Object matching data:
.....

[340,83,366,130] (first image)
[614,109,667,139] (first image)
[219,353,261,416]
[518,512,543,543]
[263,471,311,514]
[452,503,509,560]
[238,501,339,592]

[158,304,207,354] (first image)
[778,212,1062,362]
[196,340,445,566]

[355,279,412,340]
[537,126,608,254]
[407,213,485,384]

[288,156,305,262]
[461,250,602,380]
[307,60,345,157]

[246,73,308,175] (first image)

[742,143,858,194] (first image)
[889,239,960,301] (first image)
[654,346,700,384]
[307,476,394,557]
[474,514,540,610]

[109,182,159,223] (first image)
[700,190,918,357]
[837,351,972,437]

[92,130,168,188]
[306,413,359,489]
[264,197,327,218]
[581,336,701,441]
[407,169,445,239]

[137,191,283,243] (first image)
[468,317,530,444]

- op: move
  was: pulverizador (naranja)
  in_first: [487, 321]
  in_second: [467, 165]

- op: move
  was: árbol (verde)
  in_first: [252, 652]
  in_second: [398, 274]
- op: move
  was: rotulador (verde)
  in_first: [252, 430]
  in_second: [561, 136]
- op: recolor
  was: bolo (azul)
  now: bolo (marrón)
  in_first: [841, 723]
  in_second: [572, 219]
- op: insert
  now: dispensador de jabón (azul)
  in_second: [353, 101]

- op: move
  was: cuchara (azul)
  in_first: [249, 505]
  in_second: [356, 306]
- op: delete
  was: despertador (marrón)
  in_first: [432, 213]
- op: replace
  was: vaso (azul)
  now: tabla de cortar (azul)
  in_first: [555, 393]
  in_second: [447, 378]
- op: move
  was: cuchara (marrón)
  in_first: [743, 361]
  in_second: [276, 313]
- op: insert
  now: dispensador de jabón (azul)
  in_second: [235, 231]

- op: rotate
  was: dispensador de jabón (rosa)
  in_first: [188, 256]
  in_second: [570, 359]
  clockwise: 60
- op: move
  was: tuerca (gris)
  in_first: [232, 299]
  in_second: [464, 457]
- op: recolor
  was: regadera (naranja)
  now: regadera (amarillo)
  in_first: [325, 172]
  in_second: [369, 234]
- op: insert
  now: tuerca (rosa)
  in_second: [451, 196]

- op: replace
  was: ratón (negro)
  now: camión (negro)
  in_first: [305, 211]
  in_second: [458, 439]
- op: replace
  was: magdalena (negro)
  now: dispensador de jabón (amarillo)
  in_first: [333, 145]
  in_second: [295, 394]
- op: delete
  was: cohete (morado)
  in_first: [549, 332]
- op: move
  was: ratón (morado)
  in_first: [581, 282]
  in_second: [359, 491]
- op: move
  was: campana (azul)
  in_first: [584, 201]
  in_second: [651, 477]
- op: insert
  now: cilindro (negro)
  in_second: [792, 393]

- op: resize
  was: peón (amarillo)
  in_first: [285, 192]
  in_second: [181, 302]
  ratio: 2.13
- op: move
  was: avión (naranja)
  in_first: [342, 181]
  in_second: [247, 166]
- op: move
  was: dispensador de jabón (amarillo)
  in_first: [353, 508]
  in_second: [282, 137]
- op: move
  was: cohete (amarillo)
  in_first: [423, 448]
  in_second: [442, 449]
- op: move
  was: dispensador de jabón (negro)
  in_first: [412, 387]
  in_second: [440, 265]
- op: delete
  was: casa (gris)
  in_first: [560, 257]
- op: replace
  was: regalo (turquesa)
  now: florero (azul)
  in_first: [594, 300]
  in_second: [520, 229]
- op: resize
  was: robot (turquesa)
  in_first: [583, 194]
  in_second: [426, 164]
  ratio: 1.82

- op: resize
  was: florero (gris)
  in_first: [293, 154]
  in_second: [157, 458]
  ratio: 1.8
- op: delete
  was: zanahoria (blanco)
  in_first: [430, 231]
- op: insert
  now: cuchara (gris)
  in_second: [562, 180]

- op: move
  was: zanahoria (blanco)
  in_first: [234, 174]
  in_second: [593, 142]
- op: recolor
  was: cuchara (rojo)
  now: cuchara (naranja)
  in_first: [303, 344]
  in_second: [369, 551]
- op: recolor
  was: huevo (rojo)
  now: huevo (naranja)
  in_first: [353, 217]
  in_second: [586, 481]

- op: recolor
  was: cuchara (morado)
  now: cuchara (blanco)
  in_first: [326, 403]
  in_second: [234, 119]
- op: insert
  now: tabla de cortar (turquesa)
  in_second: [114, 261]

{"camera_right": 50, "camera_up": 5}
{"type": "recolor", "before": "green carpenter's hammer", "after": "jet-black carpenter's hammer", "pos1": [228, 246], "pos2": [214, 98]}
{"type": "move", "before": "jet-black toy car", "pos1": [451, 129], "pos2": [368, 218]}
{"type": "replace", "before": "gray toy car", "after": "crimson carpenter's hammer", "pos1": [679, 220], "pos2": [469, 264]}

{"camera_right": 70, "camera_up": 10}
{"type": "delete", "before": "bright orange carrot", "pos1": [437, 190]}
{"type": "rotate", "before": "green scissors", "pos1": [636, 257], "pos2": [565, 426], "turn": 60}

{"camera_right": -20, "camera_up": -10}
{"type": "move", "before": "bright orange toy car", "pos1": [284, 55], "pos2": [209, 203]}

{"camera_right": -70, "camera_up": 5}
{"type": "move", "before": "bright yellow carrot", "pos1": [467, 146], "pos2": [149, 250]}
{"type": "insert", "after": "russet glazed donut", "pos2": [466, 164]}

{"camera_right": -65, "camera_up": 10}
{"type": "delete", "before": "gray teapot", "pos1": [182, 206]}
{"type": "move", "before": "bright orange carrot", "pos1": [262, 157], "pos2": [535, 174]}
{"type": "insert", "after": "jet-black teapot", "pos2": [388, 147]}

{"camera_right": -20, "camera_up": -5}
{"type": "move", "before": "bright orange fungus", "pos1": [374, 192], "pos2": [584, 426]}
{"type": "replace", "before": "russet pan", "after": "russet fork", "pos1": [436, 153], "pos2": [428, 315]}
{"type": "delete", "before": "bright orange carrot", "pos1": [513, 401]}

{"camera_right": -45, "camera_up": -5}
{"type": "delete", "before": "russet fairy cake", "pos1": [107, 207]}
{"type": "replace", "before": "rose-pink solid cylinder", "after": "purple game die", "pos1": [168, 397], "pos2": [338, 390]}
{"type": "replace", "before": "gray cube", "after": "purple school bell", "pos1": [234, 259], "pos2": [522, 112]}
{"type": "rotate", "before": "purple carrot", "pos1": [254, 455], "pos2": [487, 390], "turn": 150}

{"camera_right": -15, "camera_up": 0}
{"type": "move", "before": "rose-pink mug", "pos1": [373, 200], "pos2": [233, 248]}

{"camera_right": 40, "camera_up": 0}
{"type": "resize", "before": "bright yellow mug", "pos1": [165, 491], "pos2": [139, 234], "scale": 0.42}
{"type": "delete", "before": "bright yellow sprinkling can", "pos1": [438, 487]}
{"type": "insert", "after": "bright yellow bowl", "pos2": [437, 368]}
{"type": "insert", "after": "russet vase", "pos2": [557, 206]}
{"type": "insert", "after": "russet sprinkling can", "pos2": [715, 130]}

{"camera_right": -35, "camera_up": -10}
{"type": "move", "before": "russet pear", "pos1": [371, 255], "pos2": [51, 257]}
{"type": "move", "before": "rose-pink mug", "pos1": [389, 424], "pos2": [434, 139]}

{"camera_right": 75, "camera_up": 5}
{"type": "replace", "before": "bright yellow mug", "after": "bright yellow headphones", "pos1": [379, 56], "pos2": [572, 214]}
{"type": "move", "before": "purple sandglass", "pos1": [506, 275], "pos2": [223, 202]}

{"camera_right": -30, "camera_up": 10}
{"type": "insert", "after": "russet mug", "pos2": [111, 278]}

.....

▶ _Task details_
Please retype every entry above exactly as it stands.

▶ _Exercise output_
[340,83,366,130] (first image)
[614,109,667,139] (first image)
[219,353,261,416]
[518,512,543,543]
[263,471,311,514]
[452,503,509,560]
[238,501,339,592]

[158,304,207,354] (first image)
[778,212,1062,362]
[196,340,445,566]

[355,279,412,340]
[537,126,608,254]
[407,213,485,384]

[288,156,305,262]
[461,250,602,380]
[307,60,345,157]

[246,73,308,175] (first image)

[742,143,858,194] (first image)
[889,239,960,301] (first image)
[654,346,700,384]
[307,476,394,557]
[474,514,540,610]

[109,182,159,223] (first image)
[700,190,918,357]
[837,351,972,437]

[92,130,168,188]
[306,413,359,489]
[264,197,327,218]
[581,336,701,441]
[407,169,445,239]

[137,191,283,243] (first image)
[468,317,530,444]

- op: move
  was: pulverizador (naranja)
  in_first: [487, 321]
  in_second: [467, 165]

- op: move
  was: árbol (verde)
  in_first: [252, 652]
  in_second: [398, 274]
- op: move
  was: rotulador (verde)
  in_first: [252, 430]
  in_second: [561, 136]
- op: recolor
  was: bolo (azul)
  now: bolo (marrón)
  in_first: [841, 723]
  in_second: [572, 219]
- op: insert
  now: dispensador de jabón (azul)
  in_second: [353, 101]

- op: move
  was: cuchara (azul)
  in_first: [249, 505]
  in_second: [356, 306]
- op: delete
  was: despertador (marrón)
  in_first: [432, 213]
- op: replace
  was: vaso (azul)
  now: tabla de cortar (azul)
  in_first: [555, 393]
  in_second: [447, 378]
- op: move
  was: cuchara (marrón)
  in_first: [743, 361]
  in_second: [276, 313]
- op: insert
  now: dispensador de jabón (azul)
  in_second: [235, 231]

- op: rotate
  was: dispensador de jabón (rosa)
  in_first: [188, 256]
  in_second: [570, 359]
  clockwise: 60
- op: move
  was: tuerca (gris)
  in_first: [232, 299]
  in_second: [464, 457]
- op: recolor
  was: regadera (naranja)
  now: regadera (amarillo)
  in_first: [325, 172]
  in_second: [369, 234]
- op: insert
  now: tuerca (rosa)
  in_second: [451, 196]

- op: replace
  was: ratón (negro)
  now: camión (negro)
  in_first: [305, 211]
  in_second: [458, 439]
- op: replace
  was: magdalena (negro)
  now: dispensador de jabón (amarillo)
  in_first: [333, 145]
  in_second: [295, 394]
- op: delete
  was: cohete (morado)
  in_first: [549, 332]
- op: move
  was: ratón (morado)
  in_first: [581, 282]
  in_second: [359, 491]
- op: move
  was: campana (azul)
  in_first: [584, 201]
  in_second: [651, 477]
- op: insert
  now: cilindro (negro)
  in_second: [792, 393]

- op: resize
  was: peón (amarillo)
  in_first: [285, 192]
  in_second: [181, 302]
  ratio: 2.13
- op: move
  was: avión (naranja)
  in_first: [342, 181]
  in_second: [247, 166]
- op: move
  was: dispensador de jabón (amarillo)
  in_first: [353, 508]
  in_second: [282, 137]
- op: move
  was: cohete (amarillo)
  in_first: [423, 448]
  in_second: [442, 449]
- op: move
  was: dispensador de jabón (negro)
  in_first: [412, 387]
  in_second: [440, 265]
- op: delete
  was: casa (gris)
  in_first: [560, 257]
- op: replace
  was: regalo (turquesa)
  now: florero (azul)
  in_first: [594, 300]
  in_second: [520, 229]
- op: resize
  was: robot (turquesa)
  in_first: [583, 194]
  in_second: [426, 164]
  ratio: 1.82

- op: resize
  was: florero (gris)
  in_first: [293, 154]
  in_second: [157, 458]
  ratio: 1.8
- op: delete
  was: zanahoria (blanco)
  in_first: [430, 231]
- op: insert
  now: cuchara (gris)
  in_second: [562, 180]

- op: move
  was: zanahoria (blanco)
  in_first: [234, 174]
  in_second: [593, 142]
- op: recolor
  was: cuchara (rojo)
  now: cuchara (naranja)
  in_first: [303, 344]
  in_second: [369, 551]
- op: recolor
  was: huevo (rojo)
  now: huevo (naranja)
  in_first: [353, 217]
  in_second: [586, 481]

- op: recolor
  was: cuchara (morado)
  now: cuchara (blanco)
  in_first: [326, 403]
  in_second: [234, 119]
- op: insert
  now: tabla de cortar (turquesa)
  in_second: [114, 261]

{"camera_right": 50, "camera_up": 5}
{"type": "recolor", "before": "green carpenter's hammer", "after": "jet-black carpenter's hammer", "pos1": [228, 246], "pos2": [214, 98]}
{"type": "move", "before": "jet-black toy car", "pos1": [451, 129], "pos2": [368, 218]}
{"type": "replace", "before": "gray toy car", "after": "crimson carpenter's hammer", "pos1": [679, 220], "pos2": [469, 264]}

{"camera_right": 70, "camera_up": 10}
{"type": "delete", "before": "bright orange carrot", "pos1": [437, 190]}
{"type": "rotate", "before": "green scissors", "pos1": [636, 257], "pos2": [565, 426], "turn": 60}

{"camera_right": -20, "camera_up": -10}
{"type": "move", "before": "bright orange toy car", "pos1": [284, 55], "pos2": [209, 203]}

{"camera_right": -70, "camera_up": 5}
{"type": "move", "before": "bright yellow carrot", "pos1": [467, 146], "pos2": [149, 250]}
{"type": "insert", "after": "russet glazed donut", "pos2": [466, 164]}

{"camera_right": -65, "camera_up": 10}
{"type": "delete", "before": "gray teapot", "pos1": [182, 206]}
{"type": "move", "before": "bright orange carrot", "pos1": [262, 157], "pos2": [535, 174]}
{"type": "insert", "after": "jet-black teapot", "pos2": [388, 147]}

{"camera_right": -20, "camera_up": -5}
{"type": "move", "before": "bright orange fungus", "pos1": [374, 192], "pos2": [584, 426]}
{"type": "replace", "before": "russet pan", "after": "russet fork", "pos1": [436, 153], "pos2": [428, 315]}
{"type": "delete", "before": "bright orange carrot", "pos1": [513, 401]}

{"camera_right": -45, "camera_up": -5}
{"type": "delete", "before": "russet fairy cake", "pos1": [107, 207]}
{"type": "replace", "before": "rose-pink solid cylinder", "after": "purple game die", "pos1": [168, 397], "pos2": [338, 390]}
{"type": "replace", "before": "gray cube", "after": "purple school bell", "pos1": [234, 259], "pos2": [522, 112]}
{"type": "rotate", "before": "purple carrot", "pos1": [254, 455], "pos2": [487, 390], "turn": 150}

{"camera_right": -15, "camera_up": 0}
{"type": "move", "before": "rose-pink mug", "pos1": [373, 200], "pos2": [233, 248]}

{"camera_right": 40, "camera_up": 0}
{"type": "resize", "before": "bright yellow mug", "pos1": [165, 491], "pos2": [139, 234], "scale": 0.42}
{"type": "delete", "before": "bright yellow sprinkling can", "pos1": [438, 487]}
{"type": "insert", "after": "bright yellow bowl", "pos2": [437, 368]}
{"type": "insert", "after": "russet vase", "pos2": [557, 206]}
{"type": "insert", "after": "russet sprinkling can", "pos2": [715, 130]}

{"camera_right": -35, "camera_up": -10}
{"type": "move", "before": "russet pear", "pos1": [371, 255], "pos2": [51, 257]}
{"type": "move", "before": "rose-pink mug", "pos1": [389, 424], "pos2": [434, 139]}

{"camera_right": 75, "camera_up": 5}
{"type": "replace", "before": "bright yellow mug", "after": "bright yellow headphones", "pos1": [379, 56], "pos2": [572, 214]}
{"type": "move", "before": "purple sandglass", "pos1": [506, 275], "pos2": [223, 202]}

{"camera_right": -30, "camera_up": 10}
{"type": "insert", "after": "russet mug", "pos2": [111, 278]}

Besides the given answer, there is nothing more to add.